• **Collected data entries**
=== Section Start ===
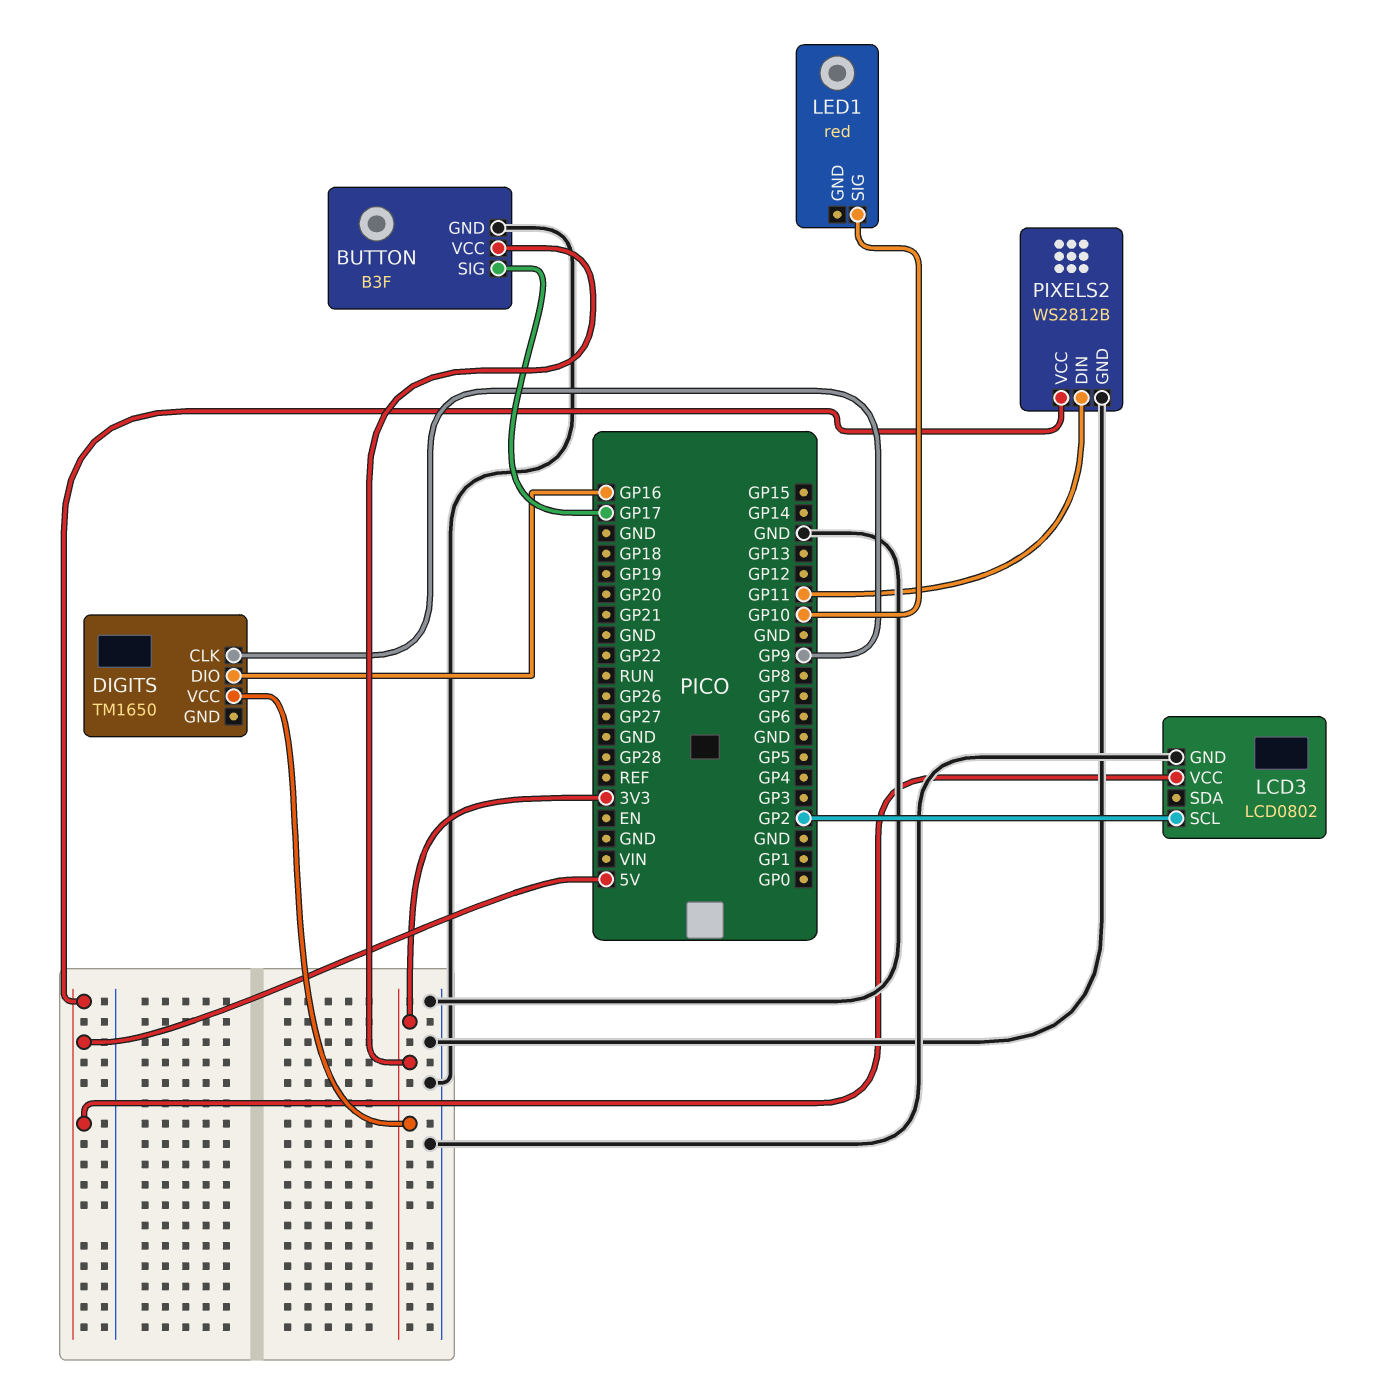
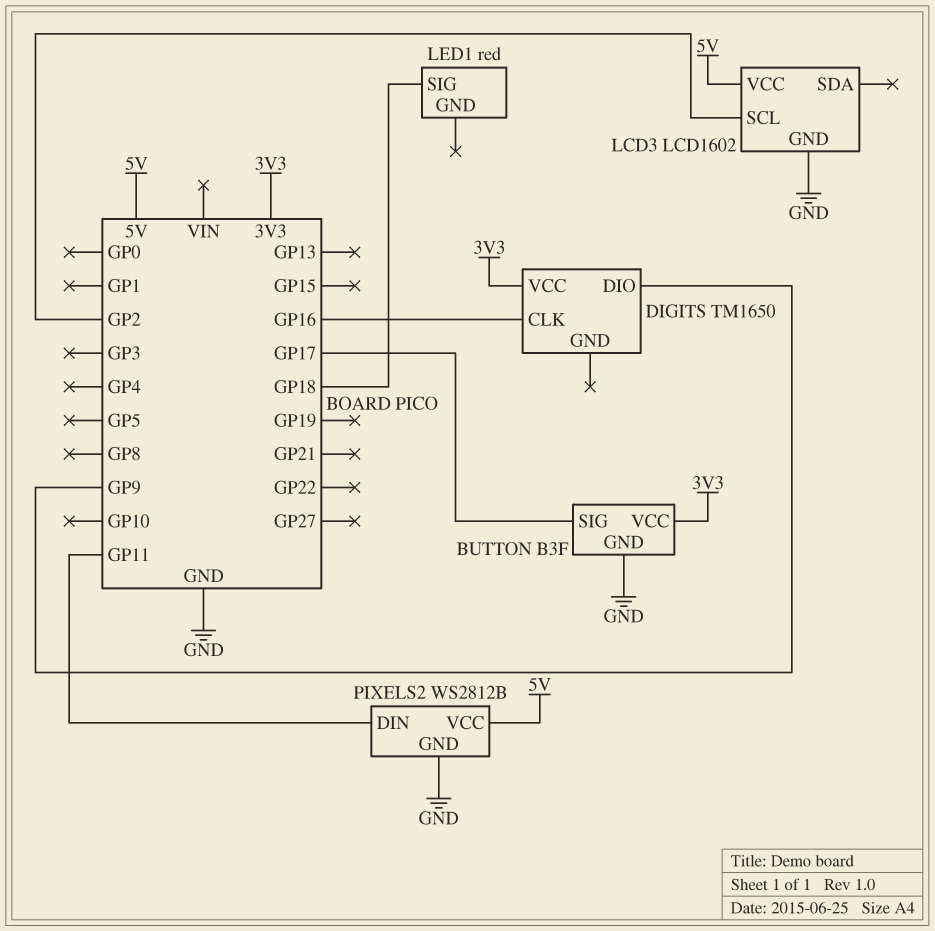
DIGITS pin CLK: GP9 -> GP16
DIGITS pin DIO: GP16 -> GP9
LCD3: LCD0802 -> LCD1602
LED1 pin SIG: GP10 -> GP18

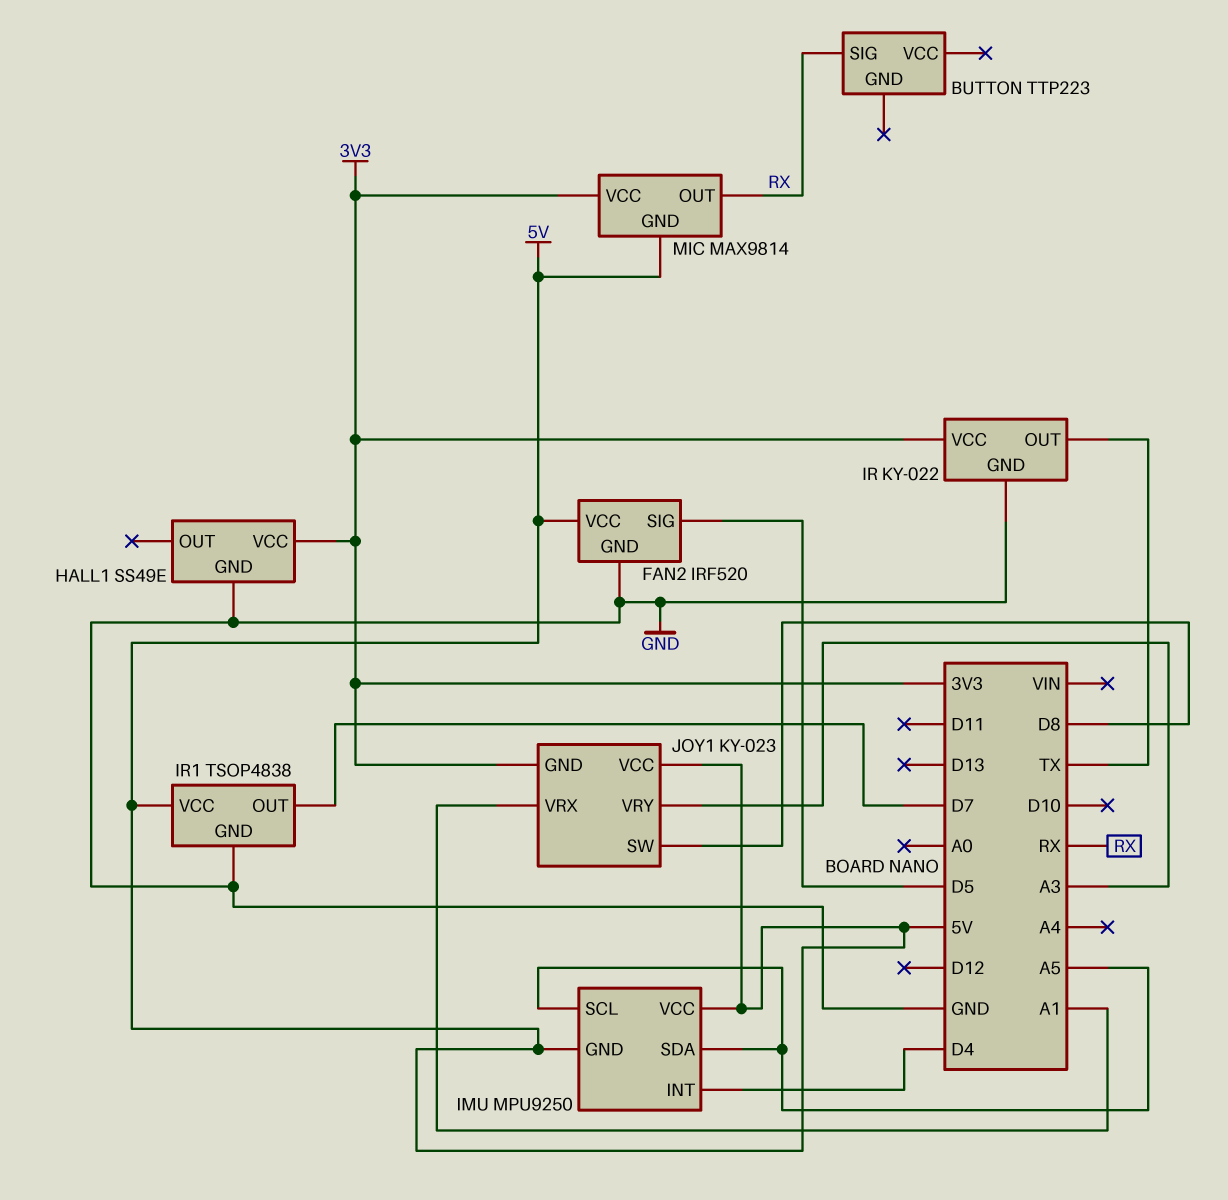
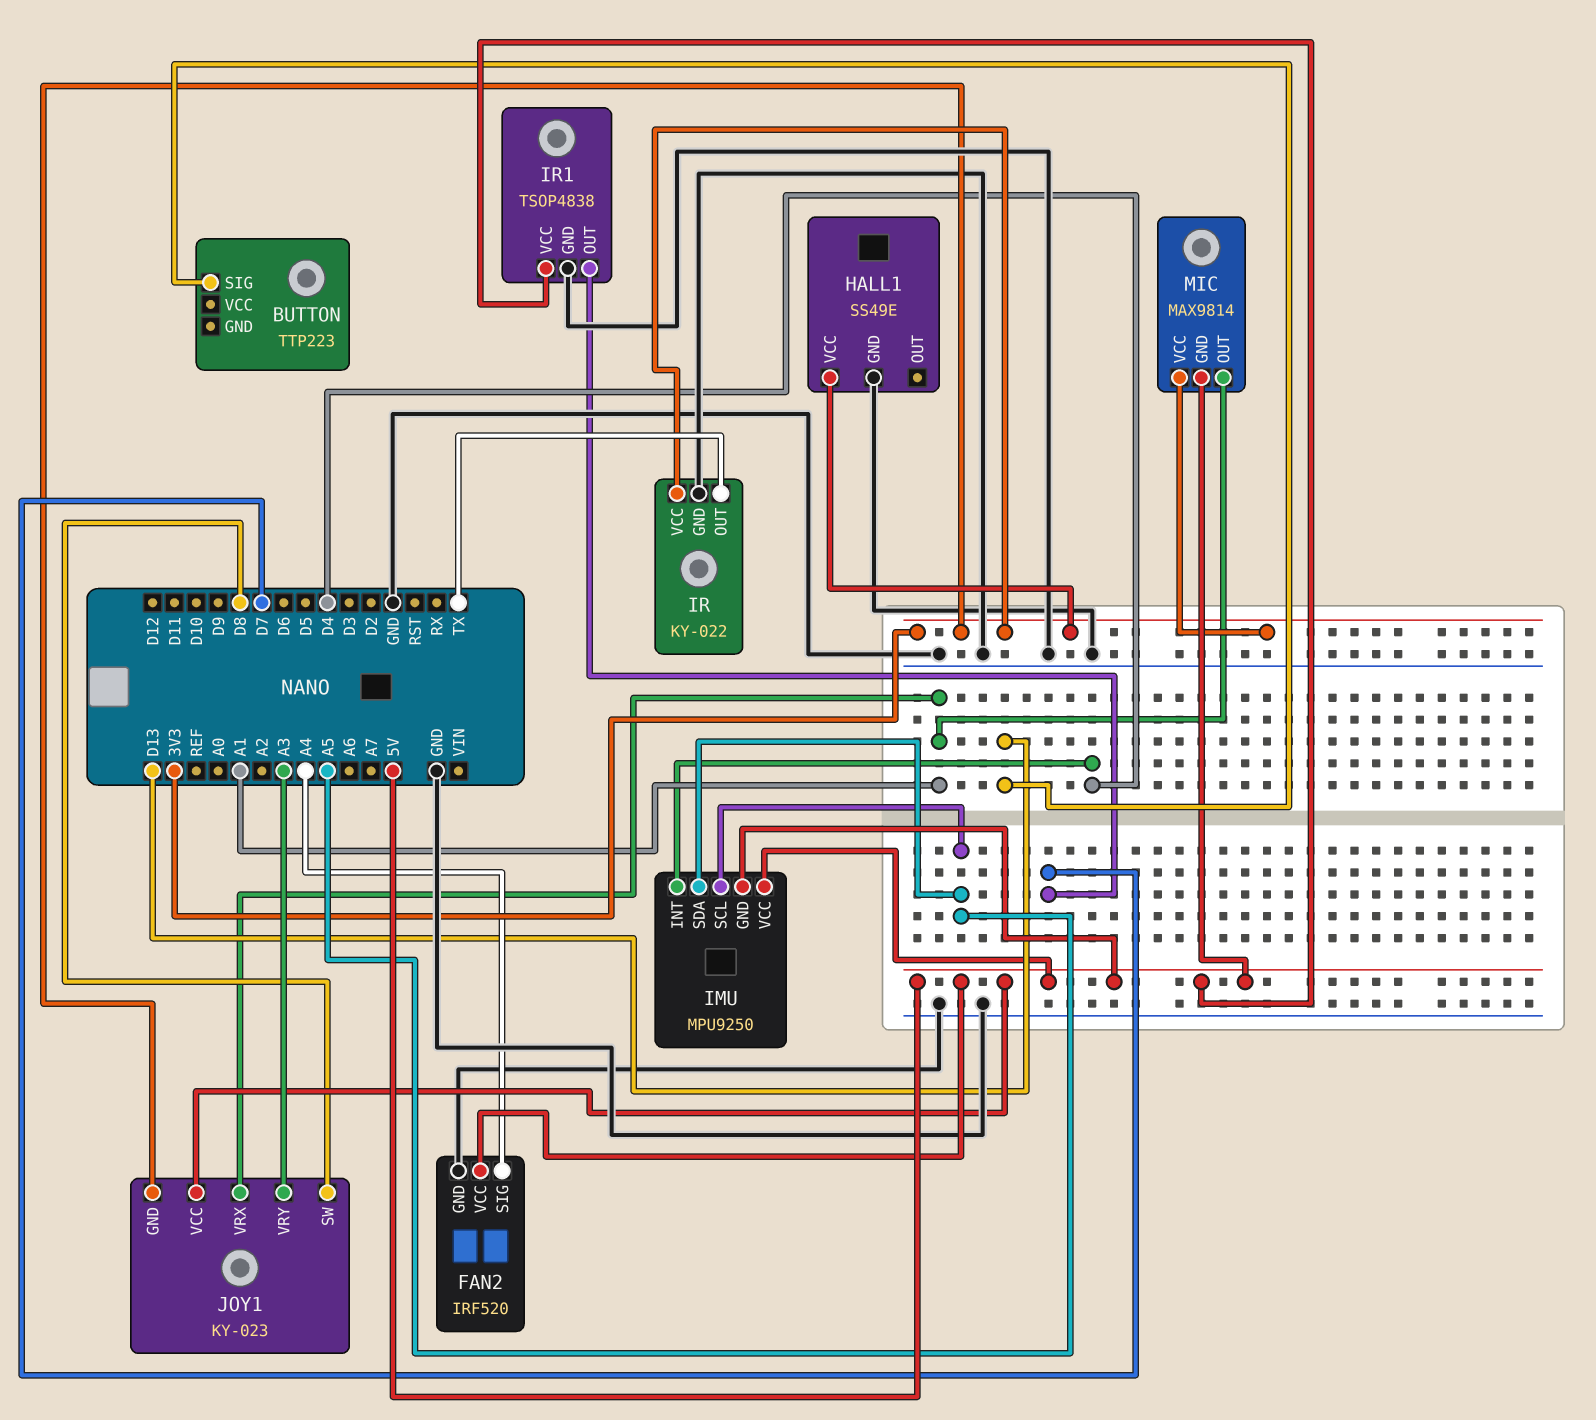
BUTTON pin SIG: RX -> D13
FAN2 pin SIG: D5 -> A4
MIC pin OUT: RX -> A1

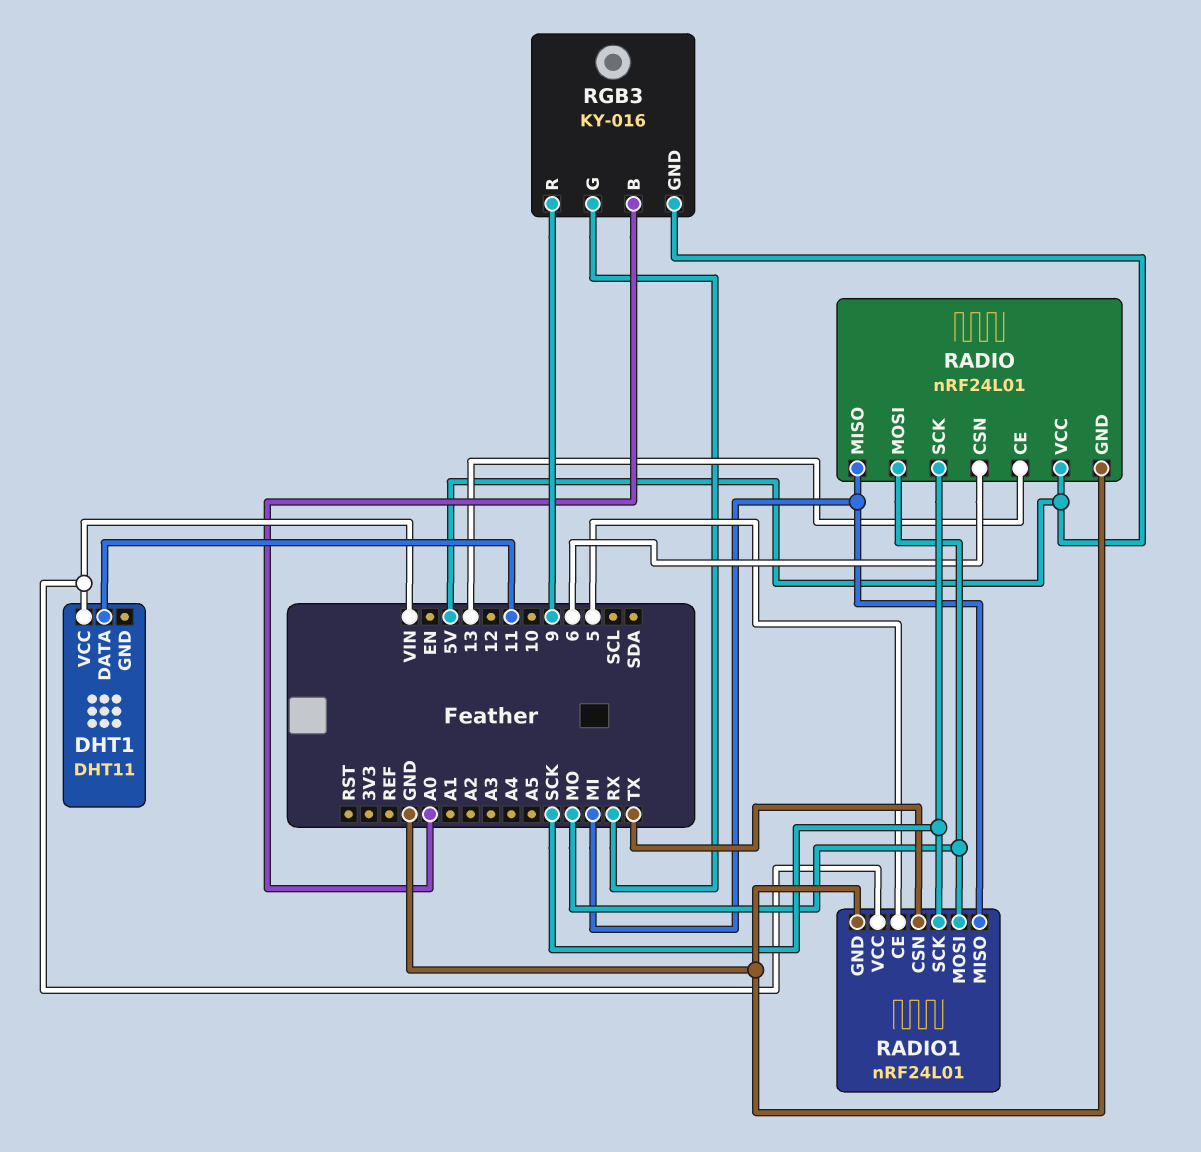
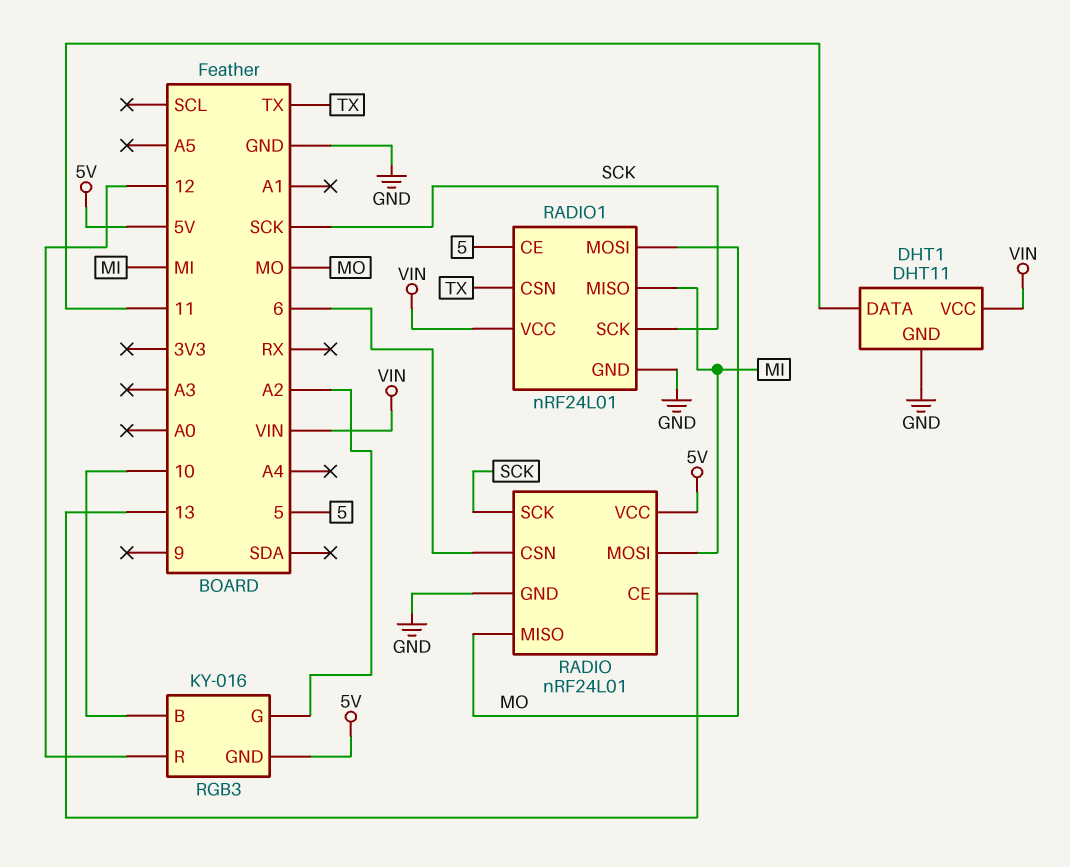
DHT1 pin GND: none -> GND
RADIO pin MISO: MI -> MO
RADIO pin MOSI: MO -> MI
RGB3 pin B: A0 -> 10
RGB3 pin G: RX -> A2
RGB3 pin R: 9 -> 12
=== Section End ===
• **Work order**
Say how many lines above contain "DIGITS", and give no words besides the number.

• **Answer to this task**
2